WORK REQUIRED -> Using the records below, report how many lines hold "purple", with no extra text.
(EXTRACTED ENTRIES Opens)
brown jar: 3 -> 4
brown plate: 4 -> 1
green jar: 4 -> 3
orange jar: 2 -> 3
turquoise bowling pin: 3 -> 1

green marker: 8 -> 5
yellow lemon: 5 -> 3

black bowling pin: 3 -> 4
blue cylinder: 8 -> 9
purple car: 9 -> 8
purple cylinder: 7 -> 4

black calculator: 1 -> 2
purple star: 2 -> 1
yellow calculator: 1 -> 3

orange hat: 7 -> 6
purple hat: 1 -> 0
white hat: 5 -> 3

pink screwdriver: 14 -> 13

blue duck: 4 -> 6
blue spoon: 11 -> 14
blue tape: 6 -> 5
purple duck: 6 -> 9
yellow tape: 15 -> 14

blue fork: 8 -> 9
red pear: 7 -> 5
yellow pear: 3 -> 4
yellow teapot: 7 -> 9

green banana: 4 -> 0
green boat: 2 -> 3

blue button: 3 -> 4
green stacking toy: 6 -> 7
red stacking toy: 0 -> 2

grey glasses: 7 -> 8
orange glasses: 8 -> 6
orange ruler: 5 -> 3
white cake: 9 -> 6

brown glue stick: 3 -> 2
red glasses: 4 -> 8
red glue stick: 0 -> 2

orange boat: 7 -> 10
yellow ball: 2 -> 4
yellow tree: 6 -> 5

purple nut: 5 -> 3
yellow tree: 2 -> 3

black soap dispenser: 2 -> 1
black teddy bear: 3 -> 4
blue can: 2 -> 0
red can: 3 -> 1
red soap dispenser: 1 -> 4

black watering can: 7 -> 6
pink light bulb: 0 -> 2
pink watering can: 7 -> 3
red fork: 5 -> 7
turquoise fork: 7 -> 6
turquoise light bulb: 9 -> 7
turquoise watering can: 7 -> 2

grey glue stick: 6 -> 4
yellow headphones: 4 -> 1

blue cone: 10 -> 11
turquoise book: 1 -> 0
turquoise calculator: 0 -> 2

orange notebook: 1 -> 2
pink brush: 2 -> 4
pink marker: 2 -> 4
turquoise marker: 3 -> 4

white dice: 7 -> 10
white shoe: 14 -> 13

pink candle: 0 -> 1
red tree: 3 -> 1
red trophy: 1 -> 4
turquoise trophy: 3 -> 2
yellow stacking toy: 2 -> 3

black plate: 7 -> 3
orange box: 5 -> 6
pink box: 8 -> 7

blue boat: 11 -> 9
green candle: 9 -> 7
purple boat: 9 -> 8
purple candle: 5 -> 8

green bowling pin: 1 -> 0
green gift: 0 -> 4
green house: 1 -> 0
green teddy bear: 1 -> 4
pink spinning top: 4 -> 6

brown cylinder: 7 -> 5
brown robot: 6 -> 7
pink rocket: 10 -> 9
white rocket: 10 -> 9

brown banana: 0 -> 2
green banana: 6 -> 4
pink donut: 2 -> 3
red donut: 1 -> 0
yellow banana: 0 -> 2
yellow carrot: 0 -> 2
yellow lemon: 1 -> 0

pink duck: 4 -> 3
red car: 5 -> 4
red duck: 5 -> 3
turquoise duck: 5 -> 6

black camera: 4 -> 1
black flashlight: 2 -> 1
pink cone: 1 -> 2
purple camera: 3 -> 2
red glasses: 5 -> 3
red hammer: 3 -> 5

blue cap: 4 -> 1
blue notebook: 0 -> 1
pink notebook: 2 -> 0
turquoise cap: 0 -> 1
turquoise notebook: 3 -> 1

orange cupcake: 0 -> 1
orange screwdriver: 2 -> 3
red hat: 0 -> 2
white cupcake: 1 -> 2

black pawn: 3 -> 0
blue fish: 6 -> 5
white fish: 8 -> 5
(EXTRACTED ENTRIES Closes)
RESPONSE TO THE EXERCISE -> 9